- Opening Delimiter -

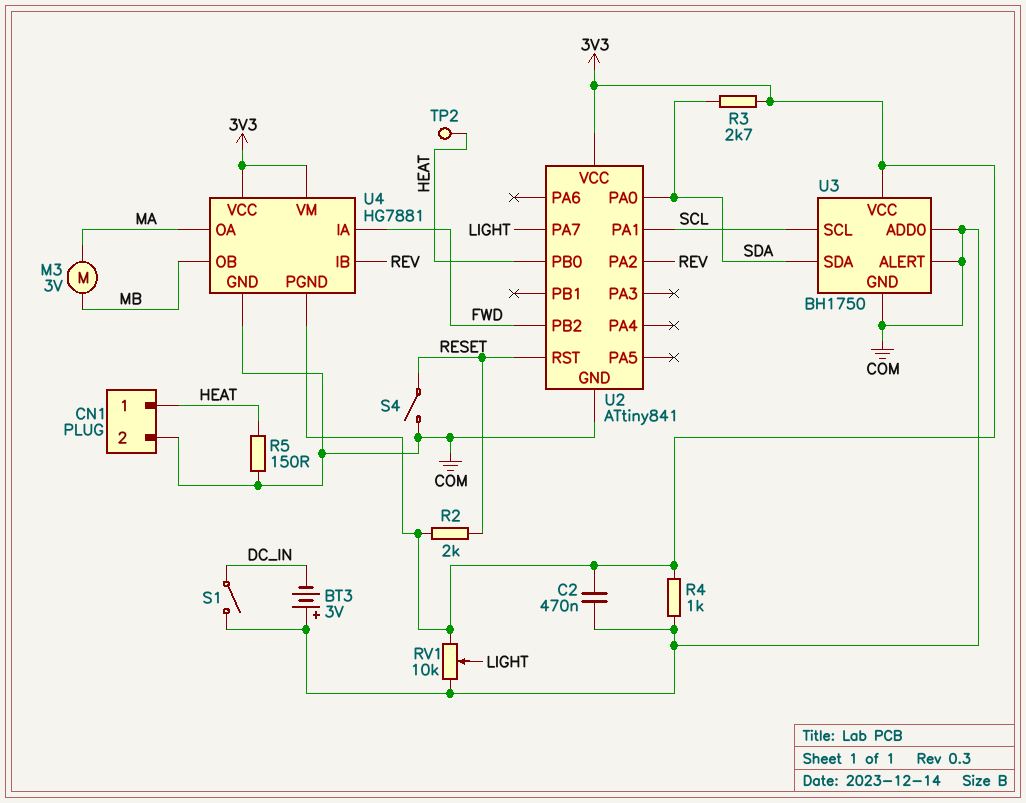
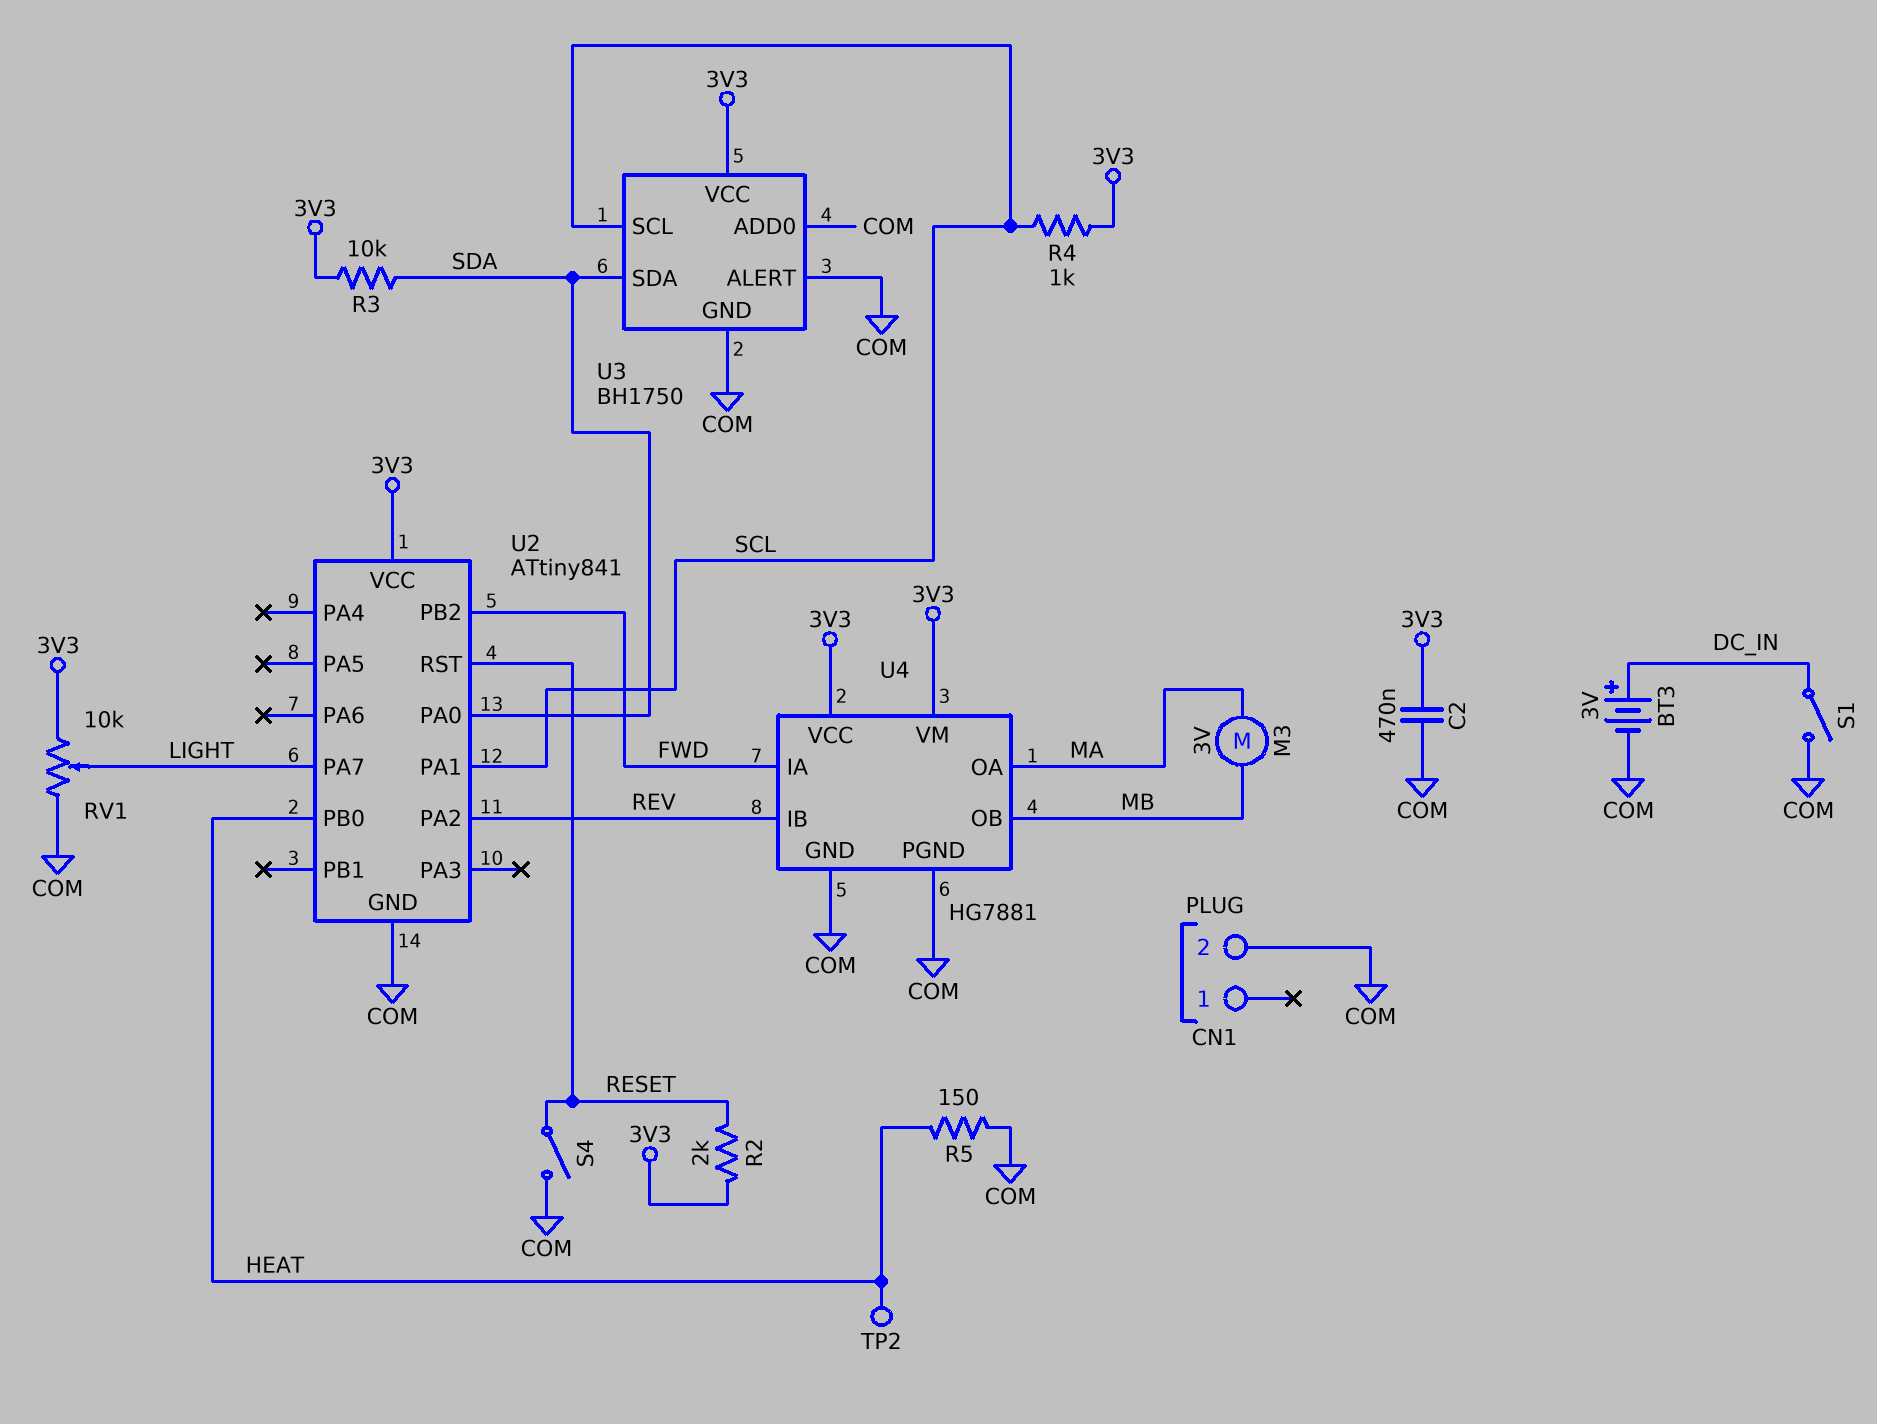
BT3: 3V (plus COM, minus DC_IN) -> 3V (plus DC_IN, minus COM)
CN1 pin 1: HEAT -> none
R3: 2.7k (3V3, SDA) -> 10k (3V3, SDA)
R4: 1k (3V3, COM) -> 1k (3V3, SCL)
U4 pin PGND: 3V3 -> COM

- Closing Delimiter -

Exercise => Please print the data above once more, exactly as it appears, with no pictures.

Task output =>
BT3: 3V (plus COM, minus DC_IN) -> 3V (plus DC_IN, minus COM)
CN1 pin 1: HEAT -> none
R3: 2.7k (3V3, SDA) -> 10k (3V3, SDA)
R4: 1k (3V3, COM) -> 1k (3V3, SCL)
U4 pin PGND: 3V3 -> COM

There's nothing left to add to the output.